**PROBLEM TO WORK ON**
Among the entries below, one stretch runs from the line that contains "(81, 315) = (162, 244): orange" through the line that contains "(338, 338) = (346, 421): white". Repeat that stretch exactly, ends included, and only that.

**RAW DATA**
○ ○ ○ ○ ○ ○ ○
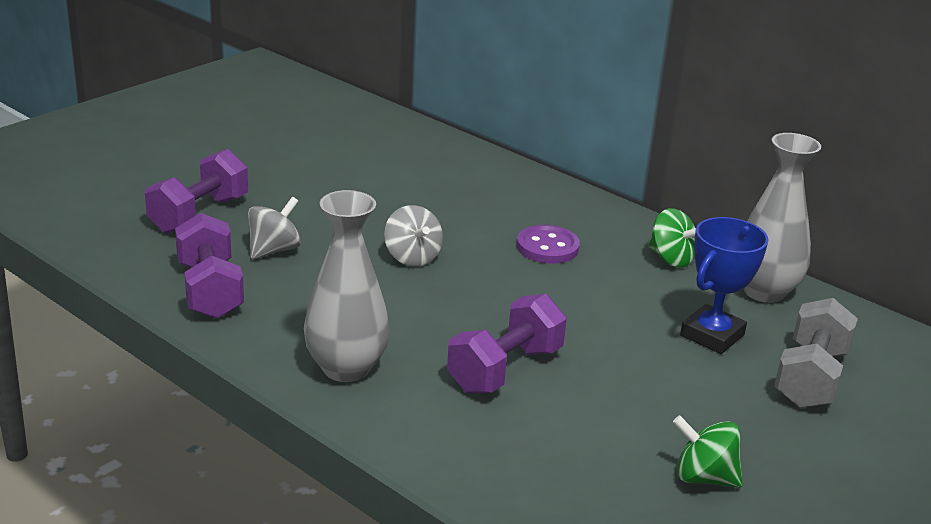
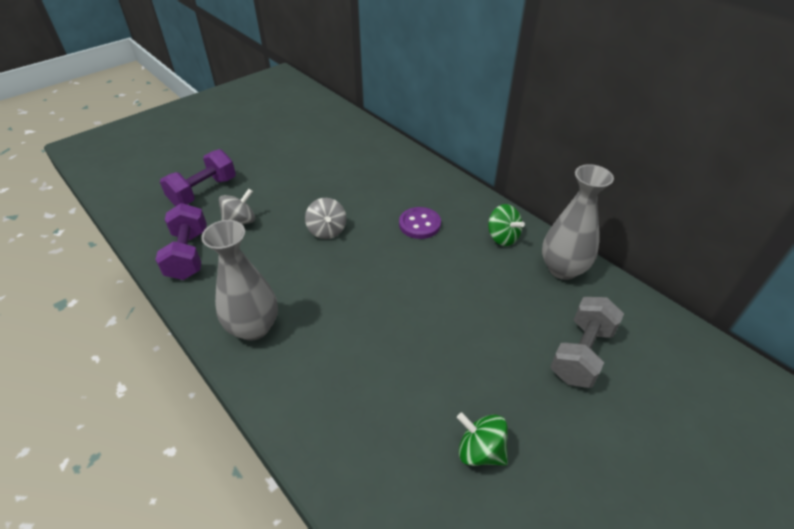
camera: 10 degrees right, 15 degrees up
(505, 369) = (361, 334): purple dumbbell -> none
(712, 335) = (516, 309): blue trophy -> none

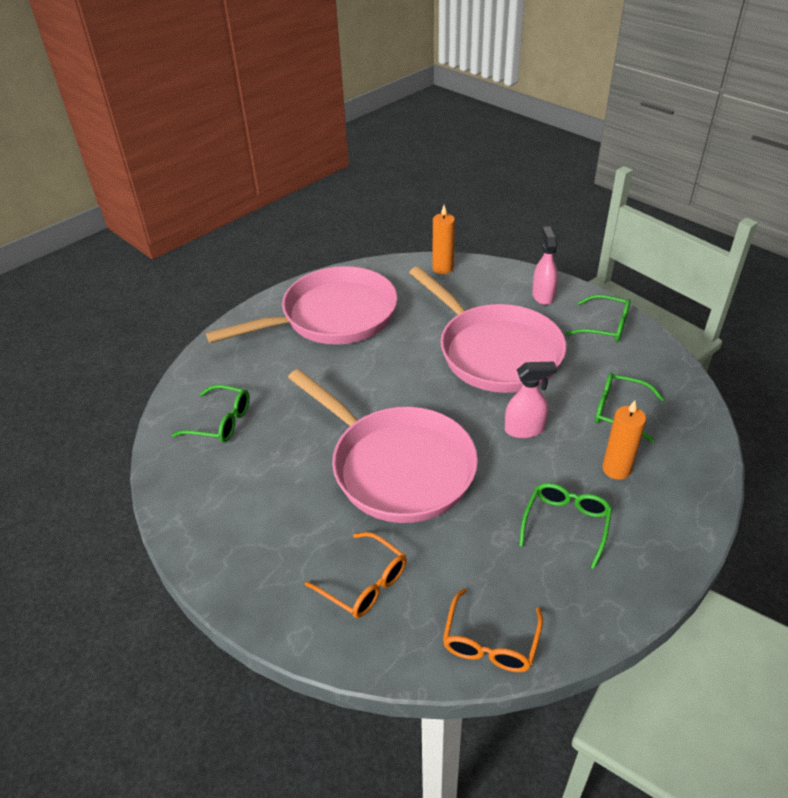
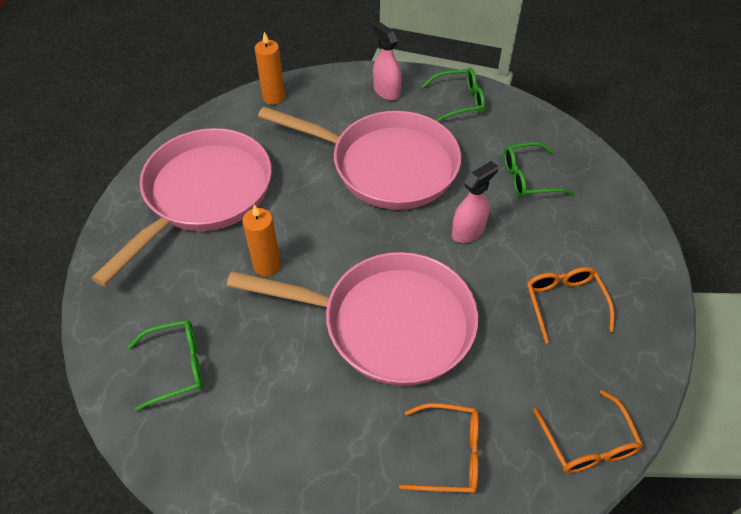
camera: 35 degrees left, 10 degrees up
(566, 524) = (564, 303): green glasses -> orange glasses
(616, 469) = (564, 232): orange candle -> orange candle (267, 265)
○ ○ ○ ○ ○ ○ ○
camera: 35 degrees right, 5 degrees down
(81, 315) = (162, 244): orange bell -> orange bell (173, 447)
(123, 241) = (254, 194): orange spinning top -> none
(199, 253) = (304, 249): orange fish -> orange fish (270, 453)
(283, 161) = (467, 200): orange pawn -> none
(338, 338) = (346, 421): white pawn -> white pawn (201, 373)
○ ○ ○ ○ ○ ○ ○
**EXERCISE RESPONSE**
(81, 315) = (162, 244): orange bell -> orange bell (173, 447)
(123, 241) = (254, 194): orange spinning top -> none
(199, 253) = (304, 249): orange fish -> orange fish (270, 453)
(283, 161) = (467, 200): orange pawn -> none
(338, 338) = (346, 421): white pawn -> white pawn (201, 373)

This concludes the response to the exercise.